## [ACTIVITY]
The records below are to be repeated exactly, and their pictures left out.

## [Object change listings]
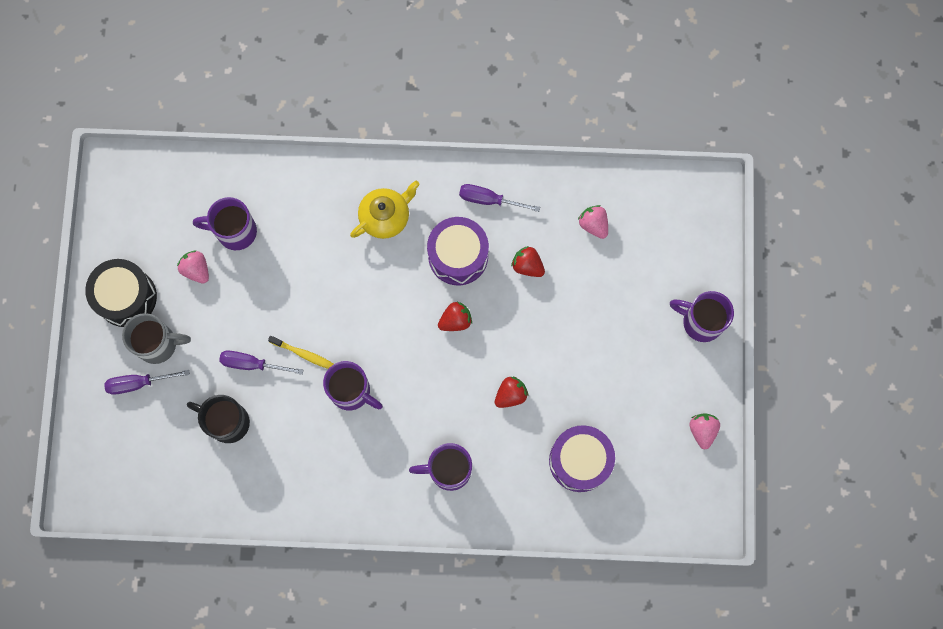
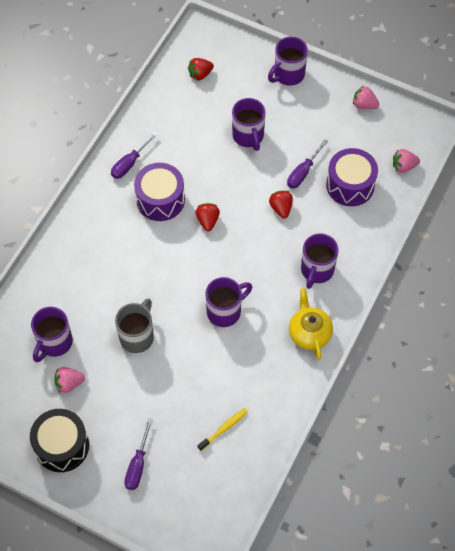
camera: 65 degrees left, 15 degrees down
grey mug [122,313,191,364] -> grey mug moved to [115,298,154,353]
black mug [187,395,250,443] -> none
purple screwdriver [219,350,303,375] -> purple screwdriver moved to [287,139,328,188]
yellow toothbrush [268,336,334,369] -> yellow toothbrush moved to [198,408,248,451]
yellow teapot [350,181,420,239] -> yellow teapot moved to [289,288,333,360]
red strawberry [511,246,545,277] -> red strawberry moved to [188,58,214,80]
pink strawberry [578,205,608,239] -> pink strawberry moved to [393,149,420,173]
none -> purple mug [232,98,265,151]

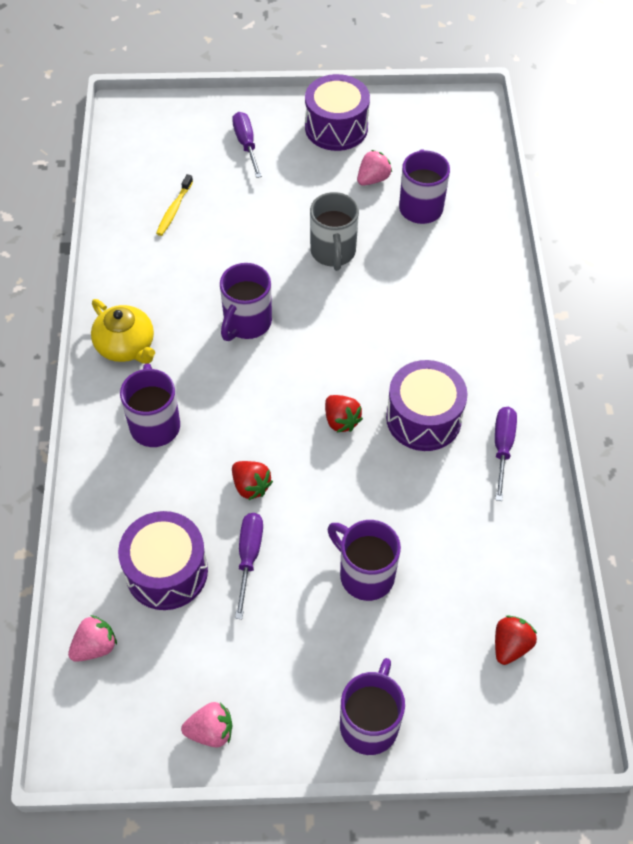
camera: 150 degrees right, 5 degrees down
black drum [30,409,89,472] -> purple drum [305,74,370,151]

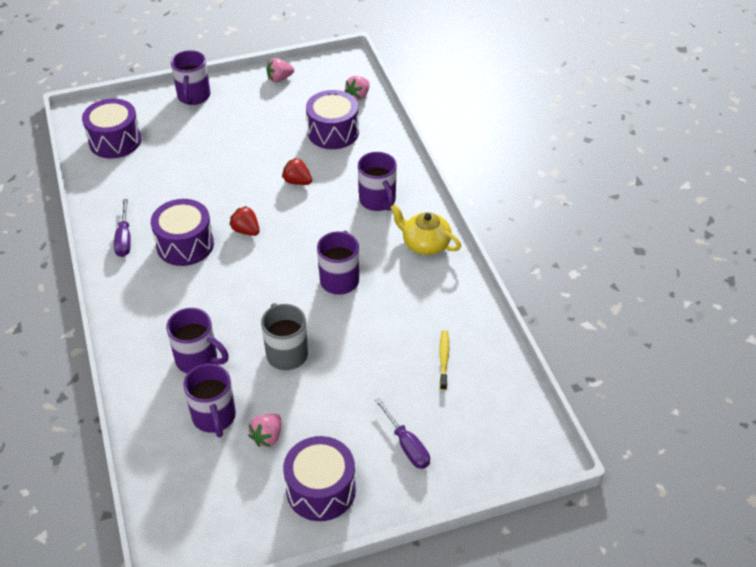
camera: 165 degrees right, 10 degrees down
purple screwdriver [235,513,263,619] -> none
purple mug [328,520,401,601] -> purple mug moved to [166,308,229,374]
red strawberry [495,615,537,665] -> purple drum [82,99,141,158]

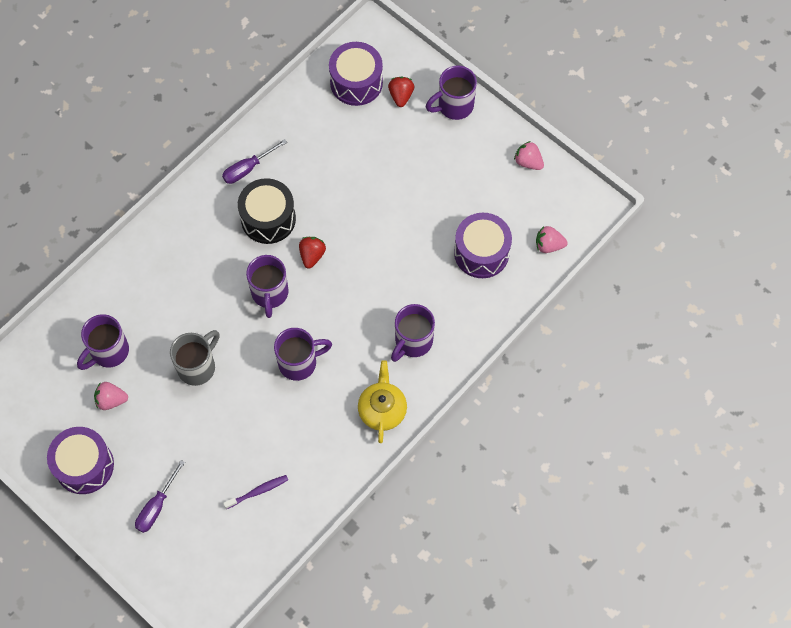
camera: 60 degrees right, 20 degrees up
purple drum [151,199,214,266] -> black drum [238,178,296,244]
purple mug [166,308,229,374] -> purple mug moved to [246,255,289,318]
red strawberry [282,158,312,185] -> red strawberry moved to [388,77,414,107]
yellow toothbrush [439,330,449,390] -> purple toothbrush [223,475,288,509]

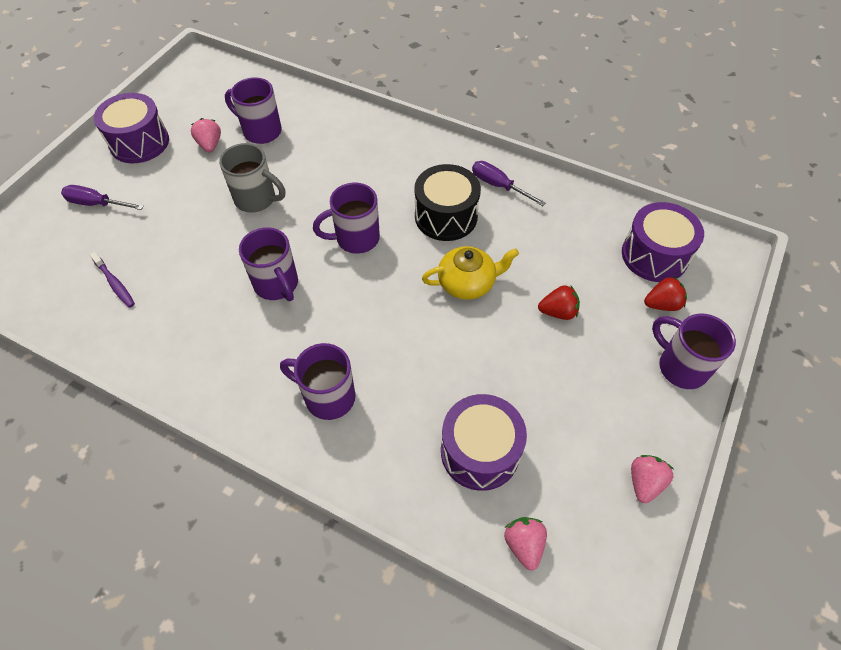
camera: 75 degrees right, 10 degrees down
red strawberry [299,237,326,268] -> red strawberry moved to [538,285,580,320]
yellow teapot [358,360,407,443] -> yellow teapot moved to [422,246,519,300]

## [RESPONSE TO THE EXERCISE]
camera: 65 degrees left, 15 degrees down
grey mug [122,313,191,364] -> grey mug moved to [115,298,154,353]
black mug [187,395,250,443] -> none
purple screwdriver [219,350,303,375] -> purple screwdriver moved to [287,139,328,188]
yellow toothbrush [268,336,334,369] -> yellow toothbrush moved to [198,408,248,451]
yellow teapot [350,181,420,239] -> yellow teapot moved to [289,288,333,360]
red strawberry [511,246,545,277] -> red strawberry moved to [188,58,214,80]
pink strawberry [578,205,608,239] -> pink strawberry moved to [393,149,420,173]
none -> purple mug [232,98,265,151]

camera: 150 degrees right, 5 degrees down
black drum [30,409,89,472] -> purple drum [305,74,370,151]

camera: 165 degrees right, 10 degrees down
purple screwdriver [235,513,263,619] -> none
purple mug [328,520,401,601] -> purple mug moved to [166,308,229,374]
red strawberry [495,615,537,665] -> purple drum [82,99,141,158]

camera: 60 degrees right, 20 degrees up
purple drum [151,199,214,266] -> black drum [238,178,296,244]
purple mug [166,308,229,374] -> purple mug moved to [246,255,289,318]
red strawberry [282,158,312,185] -> red strawberry moved to [388,77,414,107]
yellow toothbrush [439,330,449,390] -> purple toothbrush [223,475,288,509]

camera: 75 degrees right, 10 degrees down
red strawberry [299,237,326,268] -> red strawberry moved to [538,285,580,320]
yellow teapot [358,360,407,443] -> yellow teapot moved to [422,246,519,300]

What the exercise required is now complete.